#### What is being asked
After locating the line with "C4: 150nF (GND, NET30) -> none" in the data that follows, return it and every later line exactly, up to and including the line with "U6 pin THR: NET11 -> NET30".

=== Records for the exercise ===

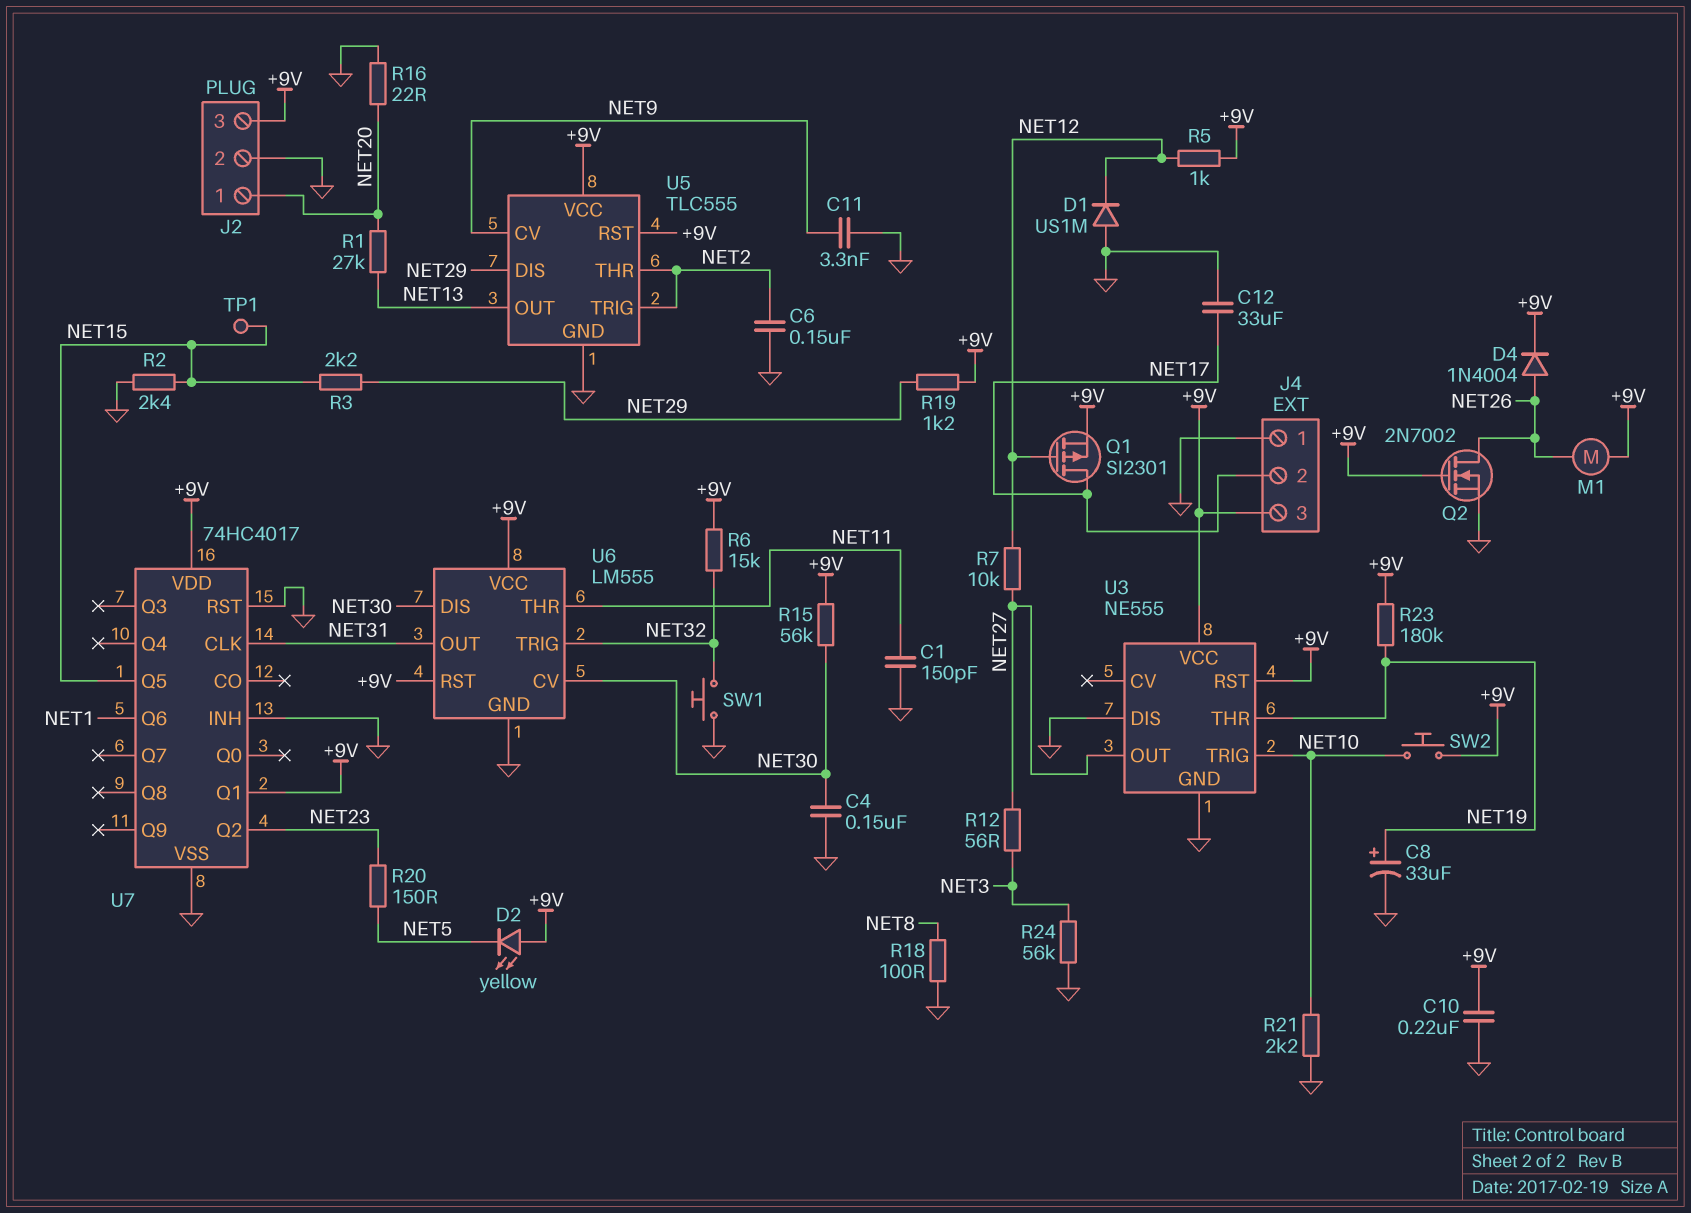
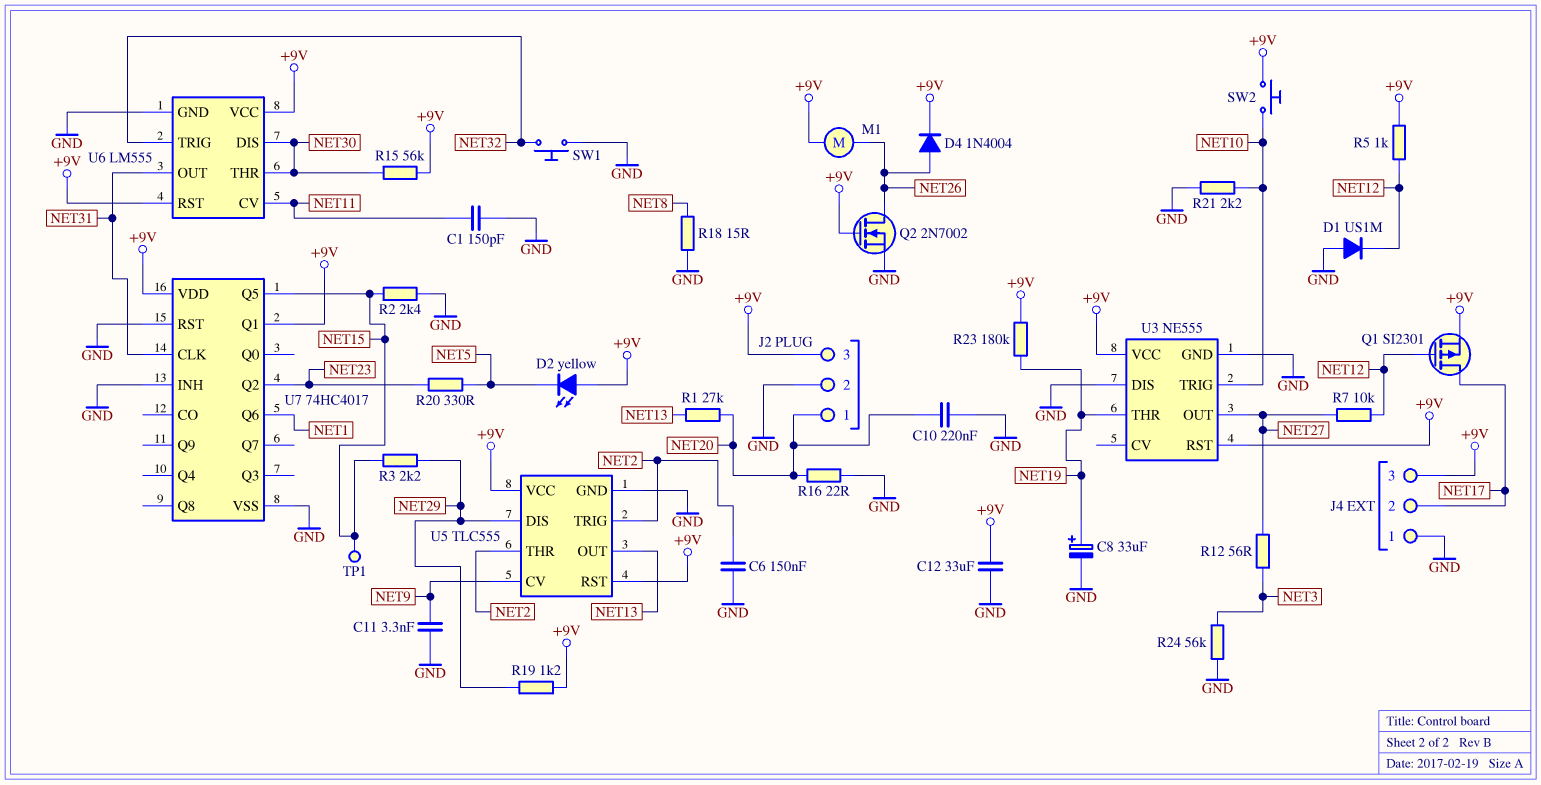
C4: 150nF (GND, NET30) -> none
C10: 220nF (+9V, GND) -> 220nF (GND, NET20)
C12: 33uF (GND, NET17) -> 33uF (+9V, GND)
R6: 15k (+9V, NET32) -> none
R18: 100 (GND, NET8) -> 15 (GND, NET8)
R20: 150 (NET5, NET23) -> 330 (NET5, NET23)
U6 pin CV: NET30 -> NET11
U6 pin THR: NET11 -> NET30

===
=== Records for the exercise ===

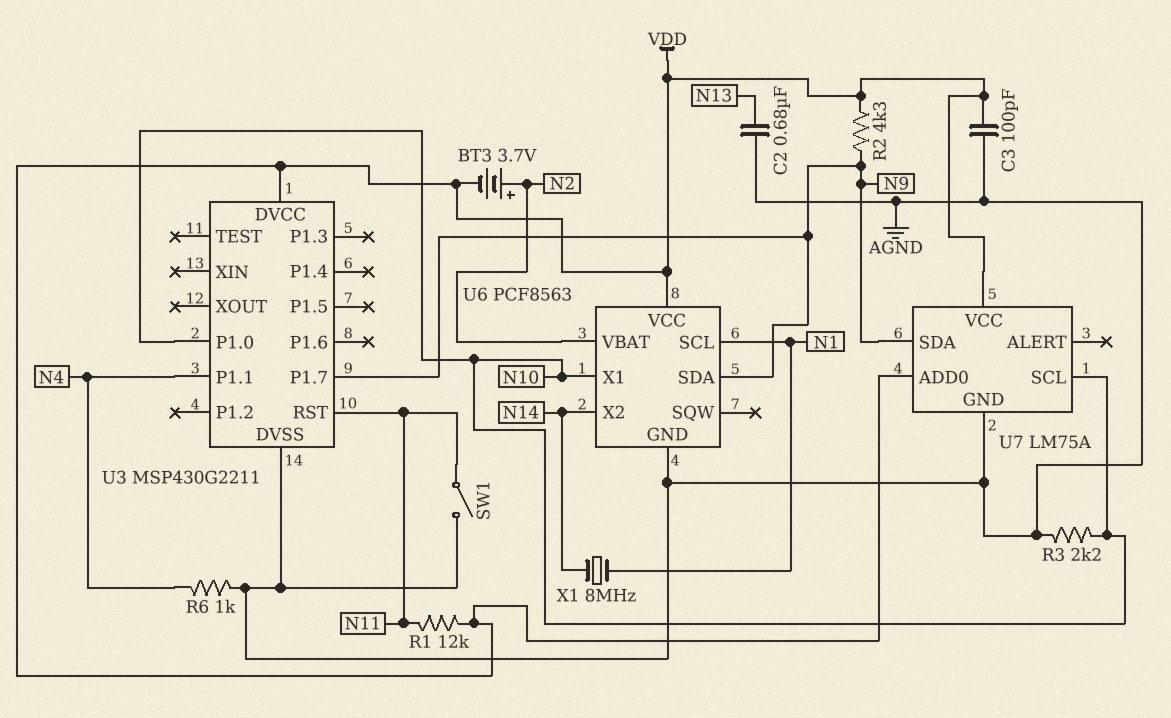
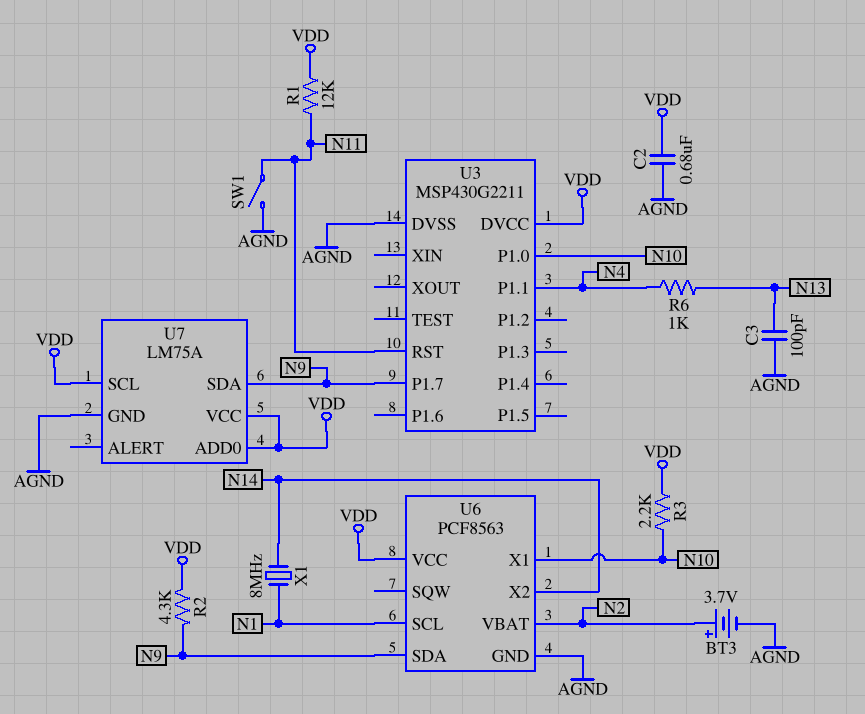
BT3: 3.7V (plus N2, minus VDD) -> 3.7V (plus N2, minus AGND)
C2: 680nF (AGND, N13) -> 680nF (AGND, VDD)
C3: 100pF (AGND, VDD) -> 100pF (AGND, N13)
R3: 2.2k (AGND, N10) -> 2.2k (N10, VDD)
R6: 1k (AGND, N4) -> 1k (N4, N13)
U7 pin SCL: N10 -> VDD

===
=== Records for the exercise ===

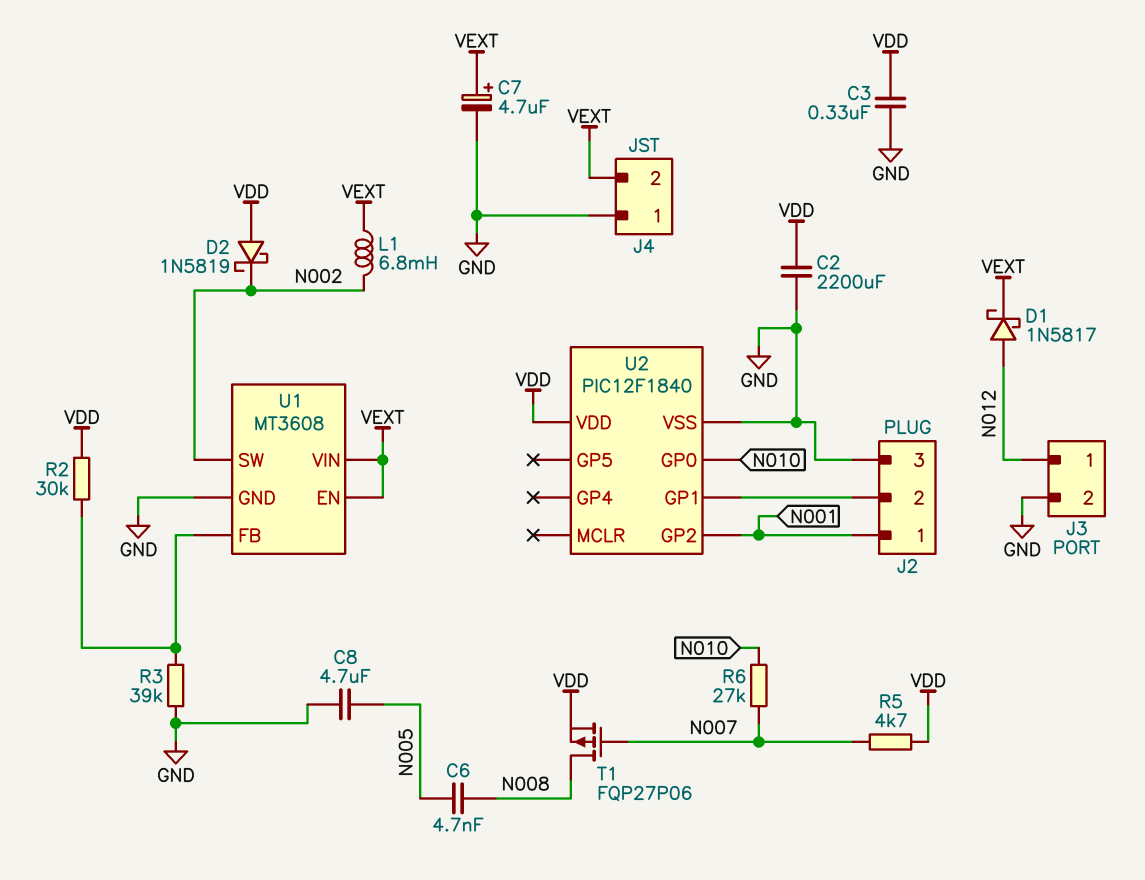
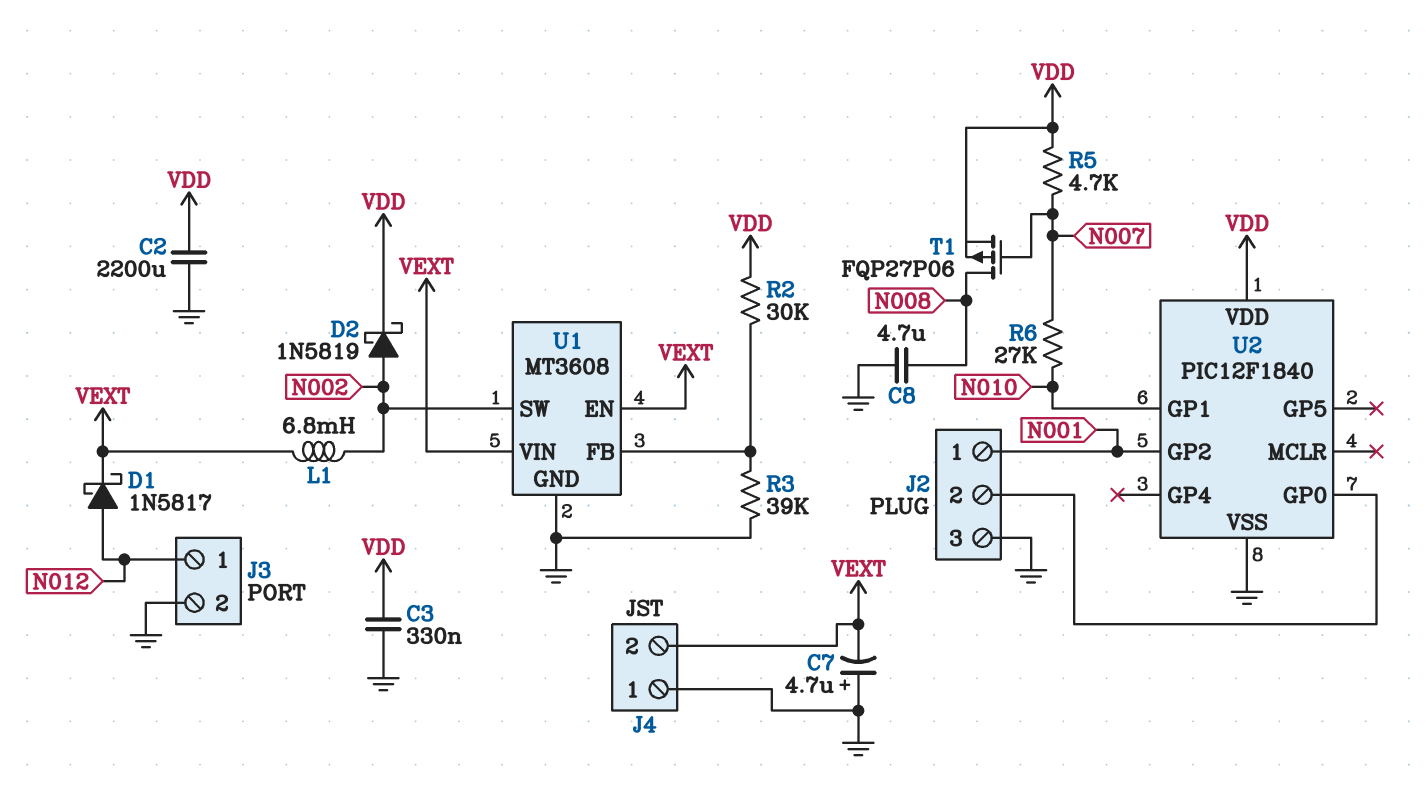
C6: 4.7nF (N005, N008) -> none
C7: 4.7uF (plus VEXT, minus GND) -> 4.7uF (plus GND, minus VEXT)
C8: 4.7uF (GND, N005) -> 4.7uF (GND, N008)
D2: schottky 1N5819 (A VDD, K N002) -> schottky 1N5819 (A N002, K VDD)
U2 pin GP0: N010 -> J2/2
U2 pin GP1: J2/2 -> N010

===

#### Written reply
C4: 150nF (GND, NET30) -> none
C10: 220nF (+9V, GND) -> 220nF (GND, NET20)
C12: 33uF (GND, NET17) -> 33uF (+9V, GND)
R6: 15k (+9V, NET32) -> none
R18: 100 (GND, NET8) -> 15 (GND, NET8)
R20: 150 (NET5, NET23) -> 330 (NET5, NET23)
U6 pin CV: NET30 -> NET11
U6 pin THR: NET11 -> NET30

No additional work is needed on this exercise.